* _Task to carry out_: Gather all lines in the data that hold the string "button".

[Version difference data]

* * * * * * *

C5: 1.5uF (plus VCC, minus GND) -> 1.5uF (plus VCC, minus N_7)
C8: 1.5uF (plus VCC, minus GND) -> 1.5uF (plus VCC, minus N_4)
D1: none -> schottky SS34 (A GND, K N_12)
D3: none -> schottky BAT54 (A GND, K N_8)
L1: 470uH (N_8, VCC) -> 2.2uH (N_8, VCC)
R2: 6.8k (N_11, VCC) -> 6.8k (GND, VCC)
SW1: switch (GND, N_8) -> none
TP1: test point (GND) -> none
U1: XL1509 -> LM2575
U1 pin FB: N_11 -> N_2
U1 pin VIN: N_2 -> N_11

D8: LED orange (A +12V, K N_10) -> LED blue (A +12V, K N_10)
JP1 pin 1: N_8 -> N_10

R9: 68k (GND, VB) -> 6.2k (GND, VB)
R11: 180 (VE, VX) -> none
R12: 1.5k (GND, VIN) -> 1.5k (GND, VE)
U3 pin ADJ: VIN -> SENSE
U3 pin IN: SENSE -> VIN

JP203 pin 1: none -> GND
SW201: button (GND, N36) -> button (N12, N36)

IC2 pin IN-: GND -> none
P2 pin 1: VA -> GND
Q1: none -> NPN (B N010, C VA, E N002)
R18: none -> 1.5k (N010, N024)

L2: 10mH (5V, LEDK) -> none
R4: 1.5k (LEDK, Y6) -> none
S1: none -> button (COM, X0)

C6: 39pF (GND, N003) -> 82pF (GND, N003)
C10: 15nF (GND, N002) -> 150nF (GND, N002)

* * * * * * *

* _Exercise solution_:
SW201: button (GND, N36) -> button (N12, N36)
S1: none -> button (COM, X0)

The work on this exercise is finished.